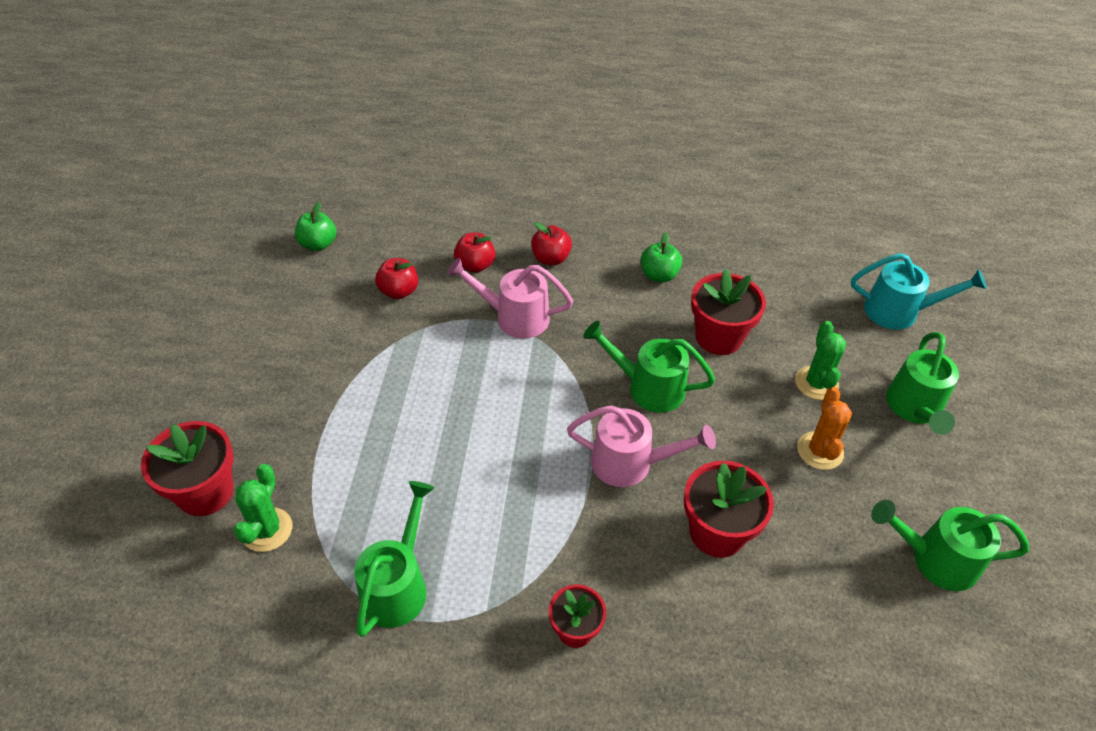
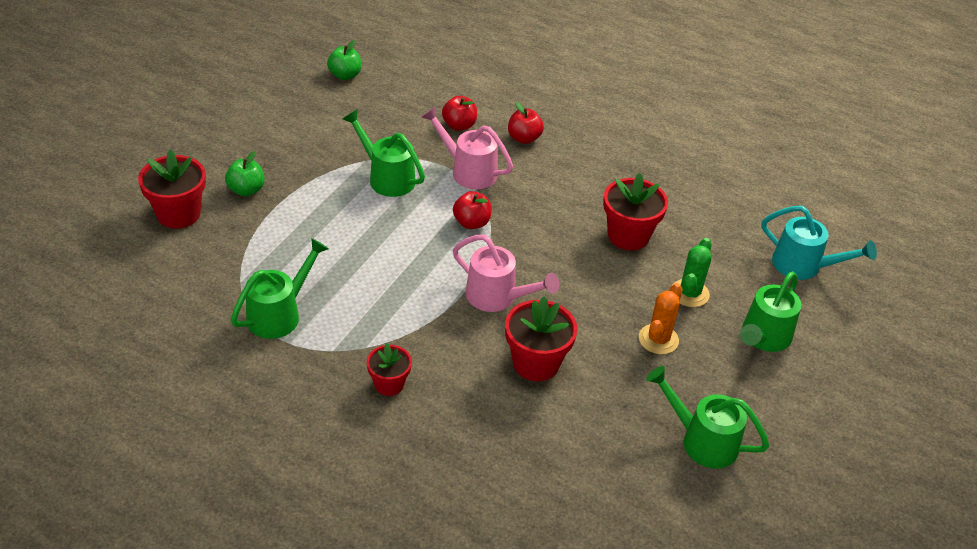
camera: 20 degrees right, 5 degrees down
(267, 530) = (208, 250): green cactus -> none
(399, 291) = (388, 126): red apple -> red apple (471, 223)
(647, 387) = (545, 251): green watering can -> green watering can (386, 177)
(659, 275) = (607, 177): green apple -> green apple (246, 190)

::::::::

**About this exercise**
Filter the listing above for lines with the word "apple", and copy each one you find.

**Answer to the problem**
(399, 291) = (388, 126): red apple -> red apple (471, 223)
(659, 275) = (607, 177): green apple -> green apple (246, 190)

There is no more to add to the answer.